* Entries provided *
------------------------
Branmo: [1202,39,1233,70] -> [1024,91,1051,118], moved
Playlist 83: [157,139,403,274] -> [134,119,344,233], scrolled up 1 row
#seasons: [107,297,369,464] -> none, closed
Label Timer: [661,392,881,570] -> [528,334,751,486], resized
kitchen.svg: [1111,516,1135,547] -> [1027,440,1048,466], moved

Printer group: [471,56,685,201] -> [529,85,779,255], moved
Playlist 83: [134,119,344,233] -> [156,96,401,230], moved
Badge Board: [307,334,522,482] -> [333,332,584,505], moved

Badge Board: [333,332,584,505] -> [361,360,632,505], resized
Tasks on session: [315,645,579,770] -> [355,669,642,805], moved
------------------------
* Task brief *
Set down, exactly as they appear, the lines above from the first one to the line that holds "kitchen.svg: [1111,516,1135,547] ->", both included, please, and no others.

* Answer *
Branmo: [1202,39,1233,70] -> [1024,91,1051,118], moved
Playlist 83: [157,139,403,274] -> [134,119,344,233], scrolled up 1 row
#seasons: [107,297,369,464] -> none, closed
Label Timer: [661,392,881,570] -> [528,334,751,486], resized
kitchen.svg: [1111,516,1135,547] -> [1027,440,1048,466], moved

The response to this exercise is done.